• _GIVEN DATA_:

__________

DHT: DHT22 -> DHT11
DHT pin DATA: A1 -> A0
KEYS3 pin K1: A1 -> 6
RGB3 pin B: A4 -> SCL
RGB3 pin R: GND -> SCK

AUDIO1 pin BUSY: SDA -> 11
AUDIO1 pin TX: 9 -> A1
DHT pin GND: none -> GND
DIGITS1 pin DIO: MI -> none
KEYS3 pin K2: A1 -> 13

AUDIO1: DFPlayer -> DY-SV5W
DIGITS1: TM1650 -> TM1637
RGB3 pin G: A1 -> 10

__________

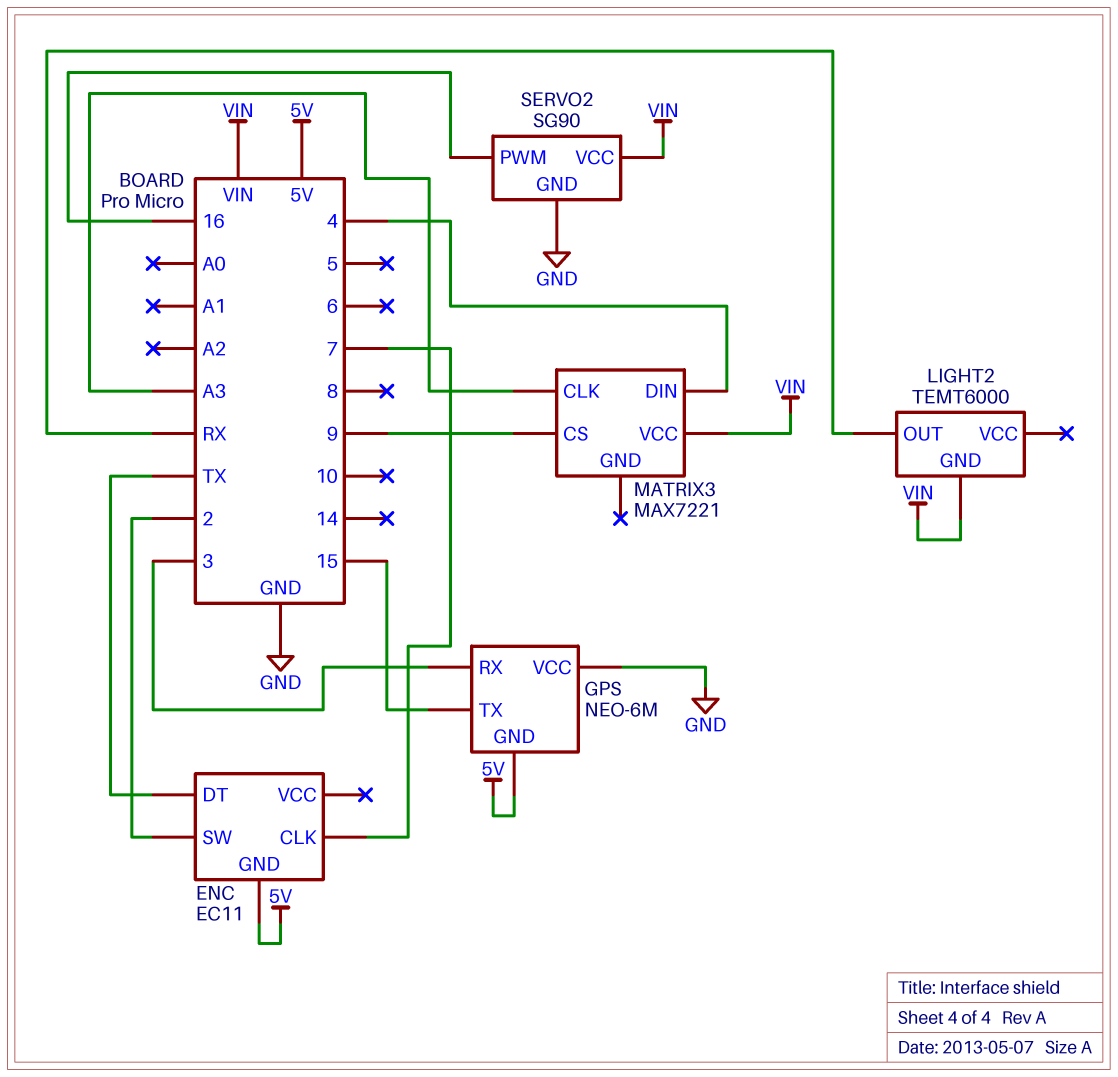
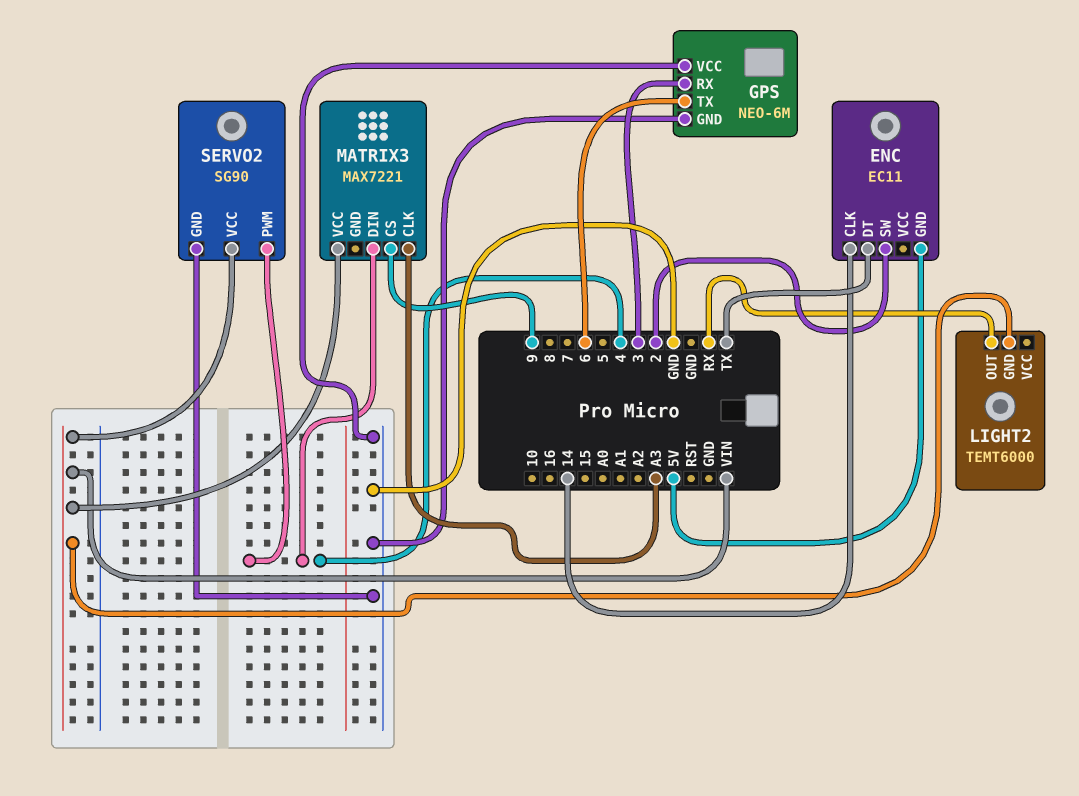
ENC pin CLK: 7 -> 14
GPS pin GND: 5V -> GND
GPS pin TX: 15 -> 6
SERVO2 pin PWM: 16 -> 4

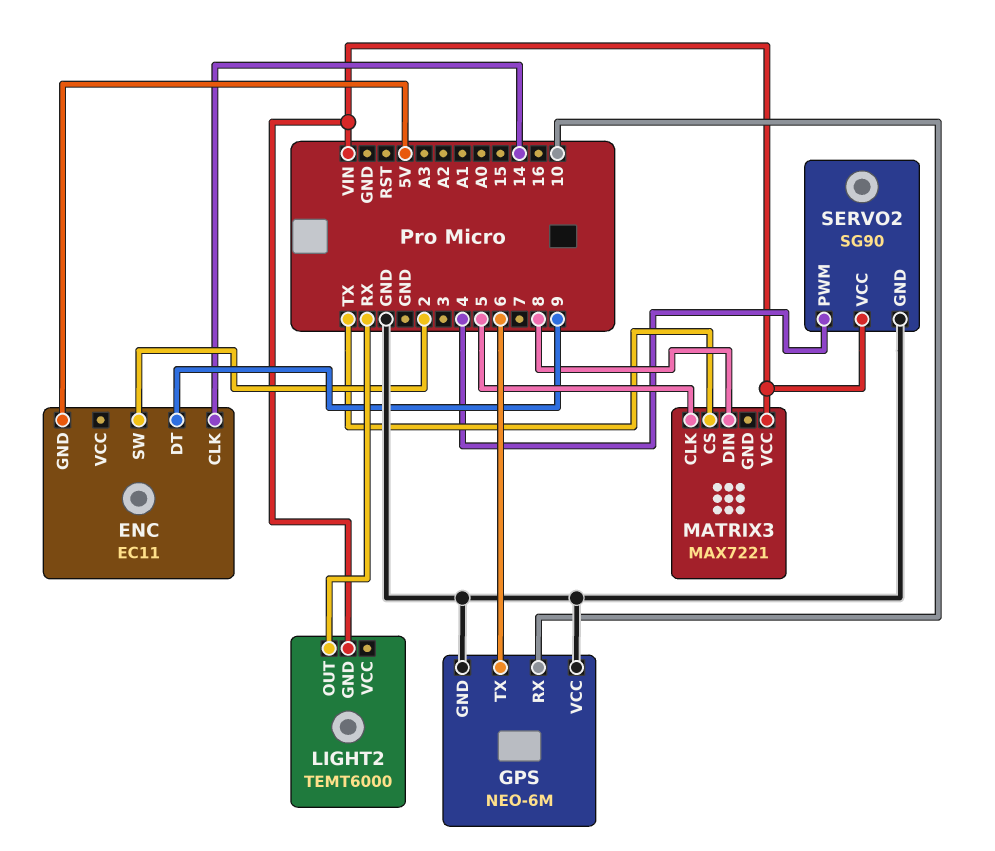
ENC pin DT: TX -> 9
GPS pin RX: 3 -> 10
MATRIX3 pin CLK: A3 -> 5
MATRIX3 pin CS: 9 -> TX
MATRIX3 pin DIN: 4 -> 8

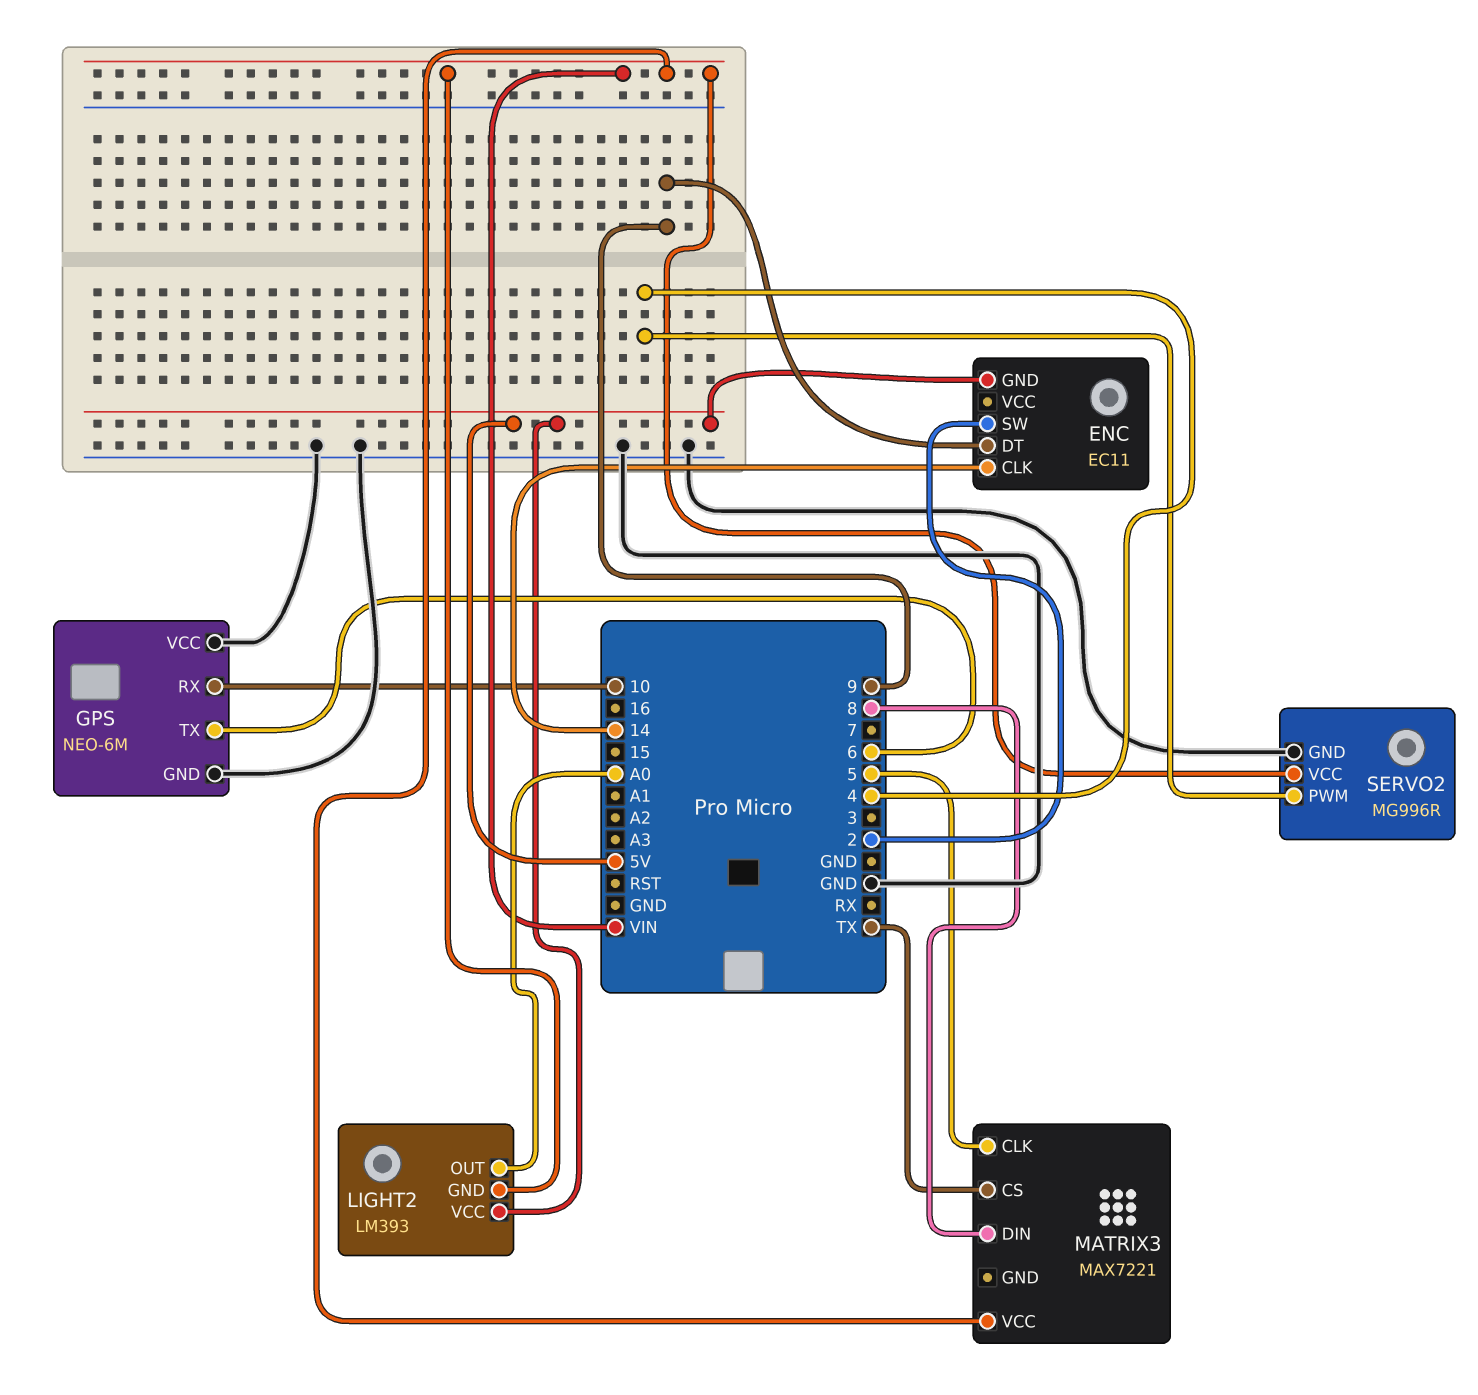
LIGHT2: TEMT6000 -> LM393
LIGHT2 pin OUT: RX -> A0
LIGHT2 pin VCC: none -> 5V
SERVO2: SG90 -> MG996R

__________

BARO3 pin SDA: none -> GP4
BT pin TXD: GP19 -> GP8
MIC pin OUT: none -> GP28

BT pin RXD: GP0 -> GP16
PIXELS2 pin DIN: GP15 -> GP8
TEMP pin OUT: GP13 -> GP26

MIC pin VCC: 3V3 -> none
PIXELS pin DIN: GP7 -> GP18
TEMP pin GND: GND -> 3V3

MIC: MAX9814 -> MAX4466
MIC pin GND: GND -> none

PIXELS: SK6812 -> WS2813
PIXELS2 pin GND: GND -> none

__________

• _REQUIREMENT_: Lines from the one above containing "MATRIX3 pin CLK: A3 -> 5" down to the one containing "SERVO2: SG90 -> MG996R" should be transcribed exactly, with both ends kept and no pictures.

• _TASK RESPONSE_:
MATRIX3 pin CLK: A3 -> 5
MATRIX3 pin CS: 9 -> TX
MATRIX3 pin DIN: 4 -> 8

LIGHT2: TEMT6000 -> LM393
LIGHT2 pin OUT: RX -> A0
LIGHT2 pin VCC: none -> 5V
SERVO2: SG90 -> MG996R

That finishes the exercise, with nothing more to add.